■ **Recorded information**:

------------------------------------------------

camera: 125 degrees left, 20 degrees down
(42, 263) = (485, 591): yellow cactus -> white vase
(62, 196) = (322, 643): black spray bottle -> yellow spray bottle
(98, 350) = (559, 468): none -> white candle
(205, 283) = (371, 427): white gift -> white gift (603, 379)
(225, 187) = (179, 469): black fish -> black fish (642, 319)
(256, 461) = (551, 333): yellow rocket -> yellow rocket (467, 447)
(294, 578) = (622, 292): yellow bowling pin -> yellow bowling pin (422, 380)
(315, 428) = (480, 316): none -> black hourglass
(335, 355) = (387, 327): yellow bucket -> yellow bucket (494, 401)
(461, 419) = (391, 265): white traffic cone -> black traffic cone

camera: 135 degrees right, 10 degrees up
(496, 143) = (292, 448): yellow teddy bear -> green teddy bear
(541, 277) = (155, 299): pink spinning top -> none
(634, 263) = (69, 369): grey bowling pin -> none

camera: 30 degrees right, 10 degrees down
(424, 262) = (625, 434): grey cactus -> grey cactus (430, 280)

------------------------------------------------

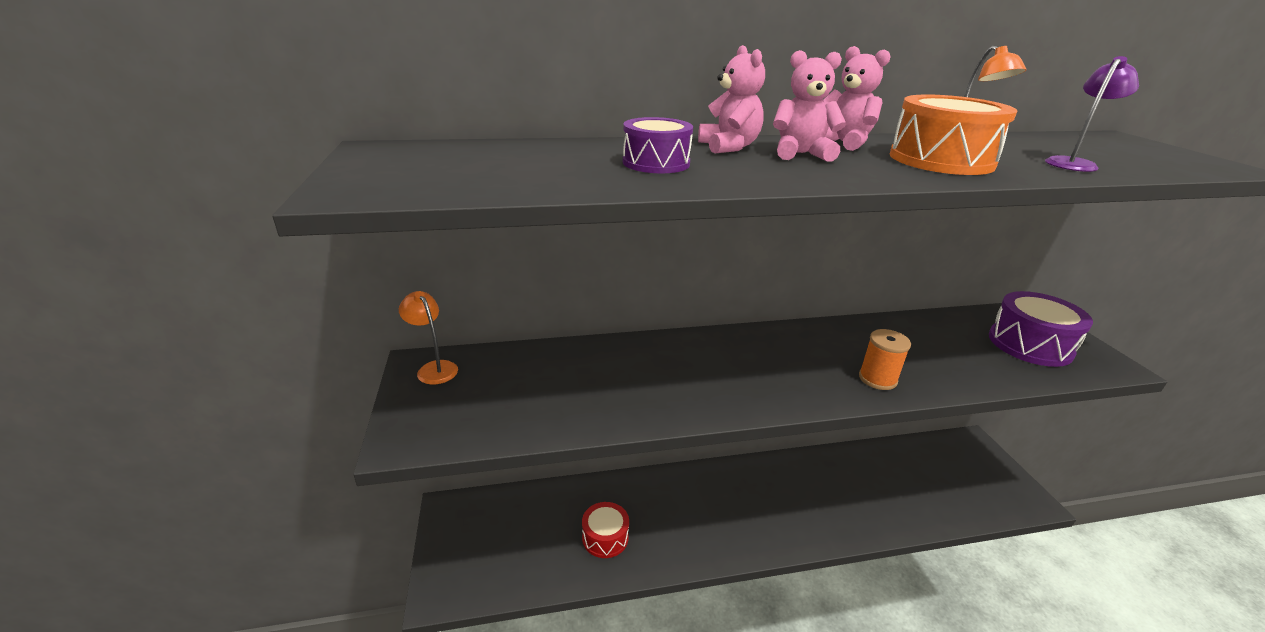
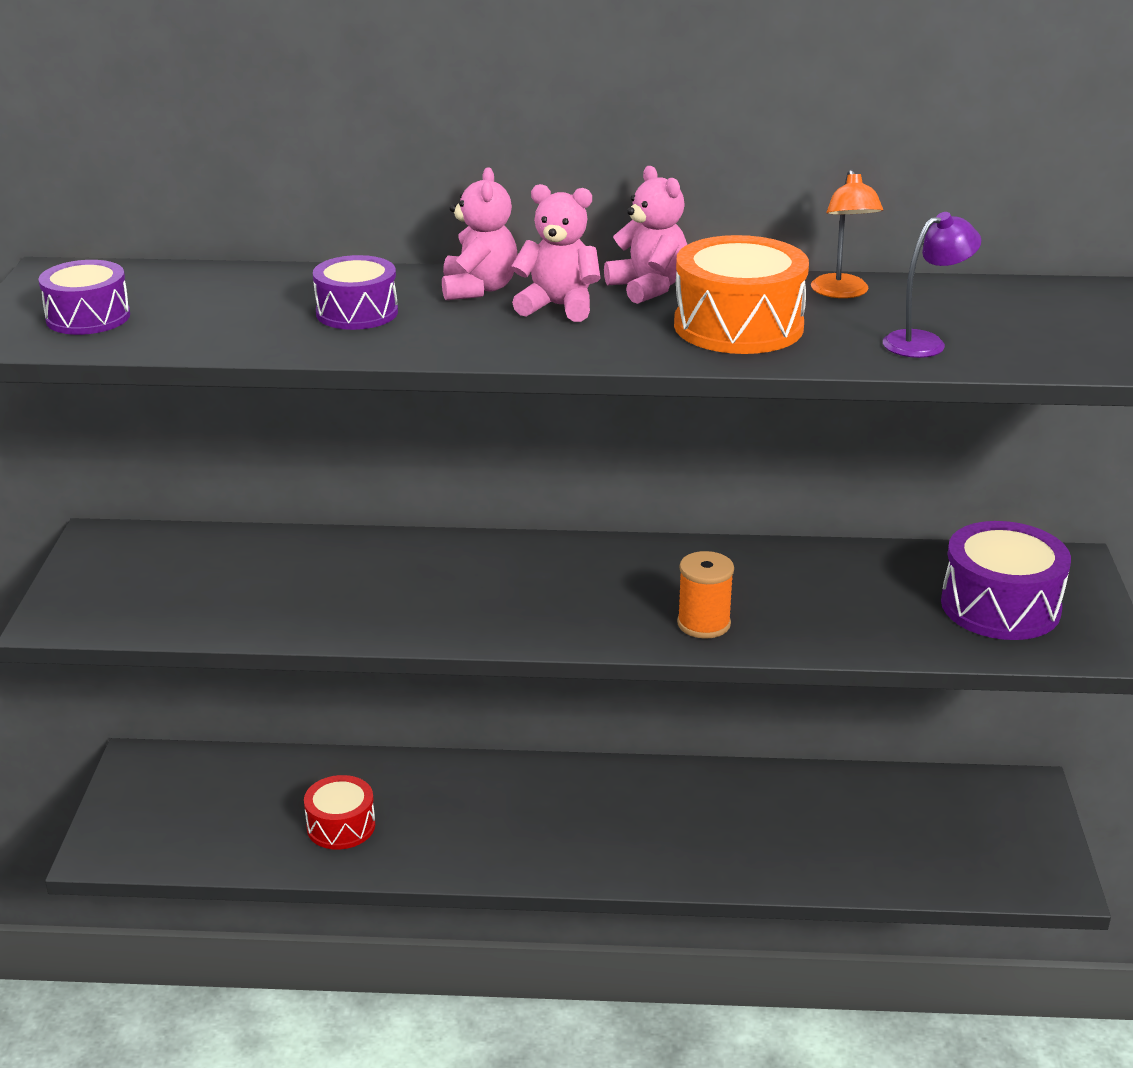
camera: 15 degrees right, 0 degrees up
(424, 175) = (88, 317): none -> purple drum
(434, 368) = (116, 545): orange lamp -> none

------------------------------------------------

■ **Instructions for the task**: Retype the entries above exactly, but only from the line containing "(541, 277) = (155, 299): pink" through the line containing "(424, 262) = (625, 434): grey", both included.

■ **Final answer**:
(541, 277) = (155, 299): pink spinning top -> none
(634, 263) = (69, 369): grey bowling pin -> none

camera: 30 degrees right, 10 degrees down
(424, 262) = (625, 434): grey cactus -> grey cactus (430, 280)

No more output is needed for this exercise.